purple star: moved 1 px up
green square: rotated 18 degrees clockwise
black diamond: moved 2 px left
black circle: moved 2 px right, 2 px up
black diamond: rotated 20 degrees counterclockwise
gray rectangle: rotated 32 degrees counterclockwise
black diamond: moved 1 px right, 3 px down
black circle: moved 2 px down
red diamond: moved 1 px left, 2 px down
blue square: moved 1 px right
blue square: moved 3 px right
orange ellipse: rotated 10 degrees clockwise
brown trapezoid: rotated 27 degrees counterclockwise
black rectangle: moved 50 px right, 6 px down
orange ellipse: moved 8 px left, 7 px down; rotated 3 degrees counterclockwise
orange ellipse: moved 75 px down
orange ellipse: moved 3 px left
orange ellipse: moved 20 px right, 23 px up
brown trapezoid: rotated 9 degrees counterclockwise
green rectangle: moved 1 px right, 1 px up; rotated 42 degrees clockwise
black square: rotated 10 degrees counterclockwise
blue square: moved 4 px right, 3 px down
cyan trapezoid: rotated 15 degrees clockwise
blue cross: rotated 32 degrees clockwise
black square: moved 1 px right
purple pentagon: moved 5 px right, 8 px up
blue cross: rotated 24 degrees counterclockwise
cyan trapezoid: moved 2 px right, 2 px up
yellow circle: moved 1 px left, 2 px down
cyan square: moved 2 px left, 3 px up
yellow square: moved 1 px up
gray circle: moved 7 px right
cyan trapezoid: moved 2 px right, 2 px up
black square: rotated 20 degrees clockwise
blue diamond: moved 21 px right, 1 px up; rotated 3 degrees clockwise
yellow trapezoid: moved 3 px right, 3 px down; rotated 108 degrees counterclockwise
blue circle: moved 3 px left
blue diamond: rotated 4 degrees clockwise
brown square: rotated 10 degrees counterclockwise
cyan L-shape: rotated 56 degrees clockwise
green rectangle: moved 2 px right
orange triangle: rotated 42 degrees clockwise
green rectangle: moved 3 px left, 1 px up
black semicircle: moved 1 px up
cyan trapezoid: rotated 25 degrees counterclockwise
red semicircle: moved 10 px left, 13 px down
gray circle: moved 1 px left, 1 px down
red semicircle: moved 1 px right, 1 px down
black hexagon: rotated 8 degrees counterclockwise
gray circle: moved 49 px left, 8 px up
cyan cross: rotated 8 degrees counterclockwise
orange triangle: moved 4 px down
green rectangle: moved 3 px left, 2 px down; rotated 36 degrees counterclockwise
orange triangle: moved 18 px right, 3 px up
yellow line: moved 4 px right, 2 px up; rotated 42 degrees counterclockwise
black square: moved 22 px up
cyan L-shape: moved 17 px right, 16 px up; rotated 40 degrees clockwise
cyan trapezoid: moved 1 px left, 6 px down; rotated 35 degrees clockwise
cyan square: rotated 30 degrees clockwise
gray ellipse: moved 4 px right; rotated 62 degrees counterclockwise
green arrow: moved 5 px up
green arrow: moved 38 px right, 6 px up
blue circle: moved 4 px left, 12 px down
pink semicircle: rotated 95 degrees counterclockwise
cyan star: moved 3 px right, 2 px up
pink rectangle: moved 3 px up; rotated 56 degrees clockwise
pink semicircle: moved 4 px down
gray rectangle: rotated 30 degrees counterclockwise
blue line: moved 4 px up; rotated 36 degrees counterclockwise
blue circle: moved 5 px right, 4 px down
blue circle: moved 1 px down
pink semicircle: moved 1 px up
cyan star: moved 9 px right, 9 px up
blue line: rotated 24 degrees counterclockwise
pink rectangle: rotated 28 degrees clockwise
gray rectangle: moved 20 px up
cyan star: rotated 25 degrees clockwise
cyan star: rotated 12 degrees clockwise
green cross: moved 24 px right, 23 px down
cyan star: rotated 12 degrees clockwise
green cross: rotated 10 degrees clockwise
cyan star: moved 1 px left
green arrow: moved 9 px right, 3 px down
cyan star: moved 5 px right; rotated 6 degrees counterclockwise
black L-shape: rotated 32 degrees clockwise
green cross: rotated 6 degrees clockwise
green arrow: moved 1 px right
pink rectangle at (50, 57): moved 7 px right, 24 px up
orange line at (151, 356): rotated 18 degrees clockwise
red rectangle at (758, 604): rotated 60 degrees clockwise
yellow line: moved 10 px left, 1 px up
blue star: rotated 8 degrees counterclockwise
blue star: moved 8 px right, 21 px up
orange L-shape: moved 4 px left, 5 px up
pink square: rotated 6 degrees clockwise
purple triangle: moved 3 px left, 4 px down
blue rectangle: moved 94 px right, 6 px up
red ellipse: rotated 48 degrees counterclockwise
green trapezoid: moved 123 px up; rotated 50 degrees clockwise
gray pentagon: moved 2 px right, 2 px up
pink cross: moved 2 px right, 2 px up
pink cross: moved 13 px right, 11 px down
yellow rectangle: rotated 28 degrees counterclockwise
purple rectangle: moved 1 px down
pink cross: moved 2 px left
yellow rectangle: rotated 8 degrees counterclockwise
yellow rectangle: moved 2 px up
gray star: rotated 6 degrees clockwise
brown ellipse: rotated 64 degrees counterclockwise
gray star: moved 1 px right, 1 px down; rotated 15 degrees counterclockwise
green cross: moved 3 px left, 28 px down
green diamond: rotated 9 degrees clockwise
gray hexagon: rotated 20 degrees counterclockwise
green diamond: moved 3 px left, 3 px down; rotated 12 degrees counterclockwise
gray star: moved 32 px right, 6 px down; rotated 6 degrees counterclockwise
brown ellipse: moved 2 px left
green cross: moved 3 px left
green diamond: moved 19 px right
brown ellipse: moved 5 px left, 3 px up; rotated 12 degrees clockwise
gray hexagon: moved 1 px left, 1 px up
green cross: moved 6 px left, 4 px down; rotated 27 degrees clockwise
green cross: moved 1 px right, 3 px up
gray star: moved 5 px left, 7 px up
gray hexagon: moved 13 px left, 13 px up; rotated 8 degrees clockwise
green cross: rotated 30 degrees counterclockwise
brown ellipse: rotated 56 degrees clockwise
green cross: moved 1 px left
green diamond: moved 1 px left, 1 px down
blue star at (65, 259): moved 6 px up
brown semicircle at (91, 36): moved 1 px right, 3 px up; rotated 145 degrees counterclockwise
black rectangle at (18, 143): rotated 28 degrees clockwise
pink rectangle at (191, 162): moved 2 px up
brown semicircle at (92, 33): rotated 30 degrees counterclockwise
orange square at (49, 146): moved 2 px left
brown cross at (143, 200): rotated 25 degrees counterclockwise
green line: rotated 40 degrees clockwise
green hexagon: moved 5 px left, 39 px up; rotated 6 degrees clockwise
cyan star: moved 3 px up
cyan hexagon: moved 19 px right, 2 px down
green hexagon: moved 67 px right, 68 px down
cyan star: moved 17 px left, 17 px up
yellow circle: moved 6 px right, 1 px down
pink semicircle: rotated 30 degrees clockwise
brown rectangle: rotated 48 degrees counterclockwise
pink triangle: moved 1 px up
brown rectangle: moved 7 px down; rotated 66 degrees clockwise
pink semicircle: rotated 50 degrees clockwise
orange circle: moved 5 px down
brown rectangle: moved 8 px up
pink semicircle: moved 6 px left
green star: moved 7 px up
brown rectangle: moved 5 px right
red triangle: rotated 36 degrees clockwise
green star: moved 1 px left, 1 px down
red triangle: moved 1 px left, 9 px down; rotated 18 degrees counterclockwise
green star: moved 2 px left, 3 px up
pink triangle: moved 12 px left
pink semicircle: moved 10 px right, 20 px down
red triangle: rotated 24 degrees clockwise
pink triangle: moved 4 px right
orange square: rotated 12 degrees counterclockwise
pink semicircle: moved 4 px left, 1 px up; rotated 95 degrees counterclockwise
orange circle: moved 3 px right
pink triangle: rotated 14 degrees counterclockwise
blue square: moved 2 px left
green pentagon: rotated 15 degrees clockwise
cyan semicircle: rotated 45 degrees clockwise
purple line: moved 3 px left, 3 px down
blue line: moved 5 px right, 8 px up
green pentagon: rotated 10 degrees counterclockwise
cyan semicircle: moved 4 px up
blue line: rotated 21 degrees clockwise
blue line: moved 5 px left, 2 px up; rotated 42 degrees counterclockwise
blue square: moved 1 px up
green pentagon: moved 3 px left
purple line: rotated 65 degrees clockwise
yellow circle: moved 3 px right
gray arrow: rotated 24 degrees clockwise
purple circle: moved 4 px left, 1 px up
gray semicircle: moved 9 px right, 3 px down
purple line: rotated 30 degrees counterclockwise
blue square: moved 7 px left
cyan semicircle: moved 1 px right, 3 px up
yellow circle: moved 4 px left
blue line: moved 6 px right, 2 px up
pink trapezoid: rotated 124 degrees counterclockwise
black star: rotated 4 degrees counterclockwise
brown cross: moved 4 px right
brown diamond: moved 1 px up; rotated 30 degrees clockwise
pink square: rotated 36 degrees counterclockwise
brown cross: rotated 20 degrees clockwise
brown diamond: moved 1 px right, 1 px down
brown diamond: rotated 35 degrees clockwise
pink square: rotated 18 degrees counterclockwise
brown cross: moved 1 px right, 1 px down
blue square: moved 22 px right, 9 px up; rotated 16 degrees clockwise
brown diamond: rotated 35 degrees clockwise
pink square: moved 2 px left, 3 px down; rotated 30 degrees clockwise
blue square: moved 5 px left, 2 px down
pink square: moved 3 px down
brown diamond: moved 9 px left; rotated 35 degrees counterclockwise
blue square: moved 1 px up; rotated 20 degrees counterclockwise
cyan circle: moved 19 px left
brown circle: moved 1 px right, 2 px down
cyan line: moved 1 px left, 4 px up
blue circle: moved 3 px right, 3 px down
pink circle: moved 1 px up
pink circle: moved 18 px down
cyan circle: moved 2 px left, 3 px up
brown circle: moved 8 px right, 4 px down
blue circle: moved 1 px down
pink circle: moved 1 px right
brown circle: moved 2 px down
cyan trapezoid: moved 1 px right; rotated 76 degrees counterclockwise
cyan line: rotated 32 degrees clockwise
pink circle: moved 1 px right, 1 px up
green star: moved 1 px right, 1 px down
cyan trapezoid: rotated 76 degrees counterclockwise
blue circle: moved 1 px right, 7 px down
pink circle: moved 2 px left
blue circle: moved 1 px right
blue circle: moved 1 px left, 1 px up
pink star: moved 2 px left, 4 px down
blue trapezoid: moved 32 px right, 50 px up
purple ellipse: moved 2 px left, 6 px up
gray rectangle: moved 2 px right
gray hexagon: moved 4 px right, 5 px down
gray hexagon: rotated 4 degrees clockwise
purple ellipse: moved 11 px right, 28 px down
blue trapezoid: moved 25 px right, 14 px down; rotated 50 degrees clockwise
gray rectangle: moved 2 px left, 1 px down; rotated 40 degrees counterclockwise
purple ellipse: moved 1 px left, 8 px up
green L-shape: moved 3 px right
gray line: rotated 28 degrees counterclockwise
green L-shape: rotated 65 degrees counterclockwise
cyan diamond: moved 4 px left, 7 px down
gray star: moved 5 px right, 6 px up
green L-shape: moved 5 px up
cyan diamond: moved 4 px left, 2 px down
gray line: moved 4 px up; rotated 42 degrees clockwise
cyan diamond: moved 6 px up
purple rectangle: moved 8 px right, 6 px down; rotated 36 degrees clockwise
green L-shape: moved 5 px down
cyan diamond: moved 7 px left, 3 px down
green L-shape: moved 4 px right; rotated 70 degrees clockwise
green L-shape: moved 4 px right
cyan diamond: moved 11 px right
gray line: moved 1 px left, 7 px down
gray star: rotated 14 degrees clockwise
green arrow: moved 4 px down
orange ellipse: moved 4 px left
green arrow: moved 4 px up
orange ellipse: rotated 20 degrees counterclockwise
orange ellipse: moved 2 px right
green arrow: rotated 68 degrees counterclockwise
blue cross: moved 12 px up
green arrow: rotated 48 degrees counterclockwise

○ ○ ○ ○ ○

Put the part of the records that opens with the first line and closes with the line containing "orange ellipse: moved 75 px down" into a numbered list, including both ends and leaving out any blank lines.

1. purple star: moved 1 px up
2. green square: rotated 18 degrees clockwise
3. black diamond: moved 2 px left
4. black circle: moved 2 px right, 2 px up
5. black diamond: rotated 20 degrees counterclockwise
6. gray rectangle: rotated 32 degrees counterclockwise
7. black diamond: moved 1 px right, 3 px down
8. black circle: moved 2 px down
9. red diamond: moved 1 px left, 2 px down
10. blue square: moved 1 px right
11. blue square: moved 3 px right
12. orange ellipse: rotated 10 degrees clockwise
13. brown trapezoid: rotated 27 degrees counterclockwise
14. black rectangle: moved 50 px right, 6 px down
15. orange ellipse: moved 8 px left, 7 px down; rotated 3 degrees counterclockwise
16. orange ellipse: moved 75 px down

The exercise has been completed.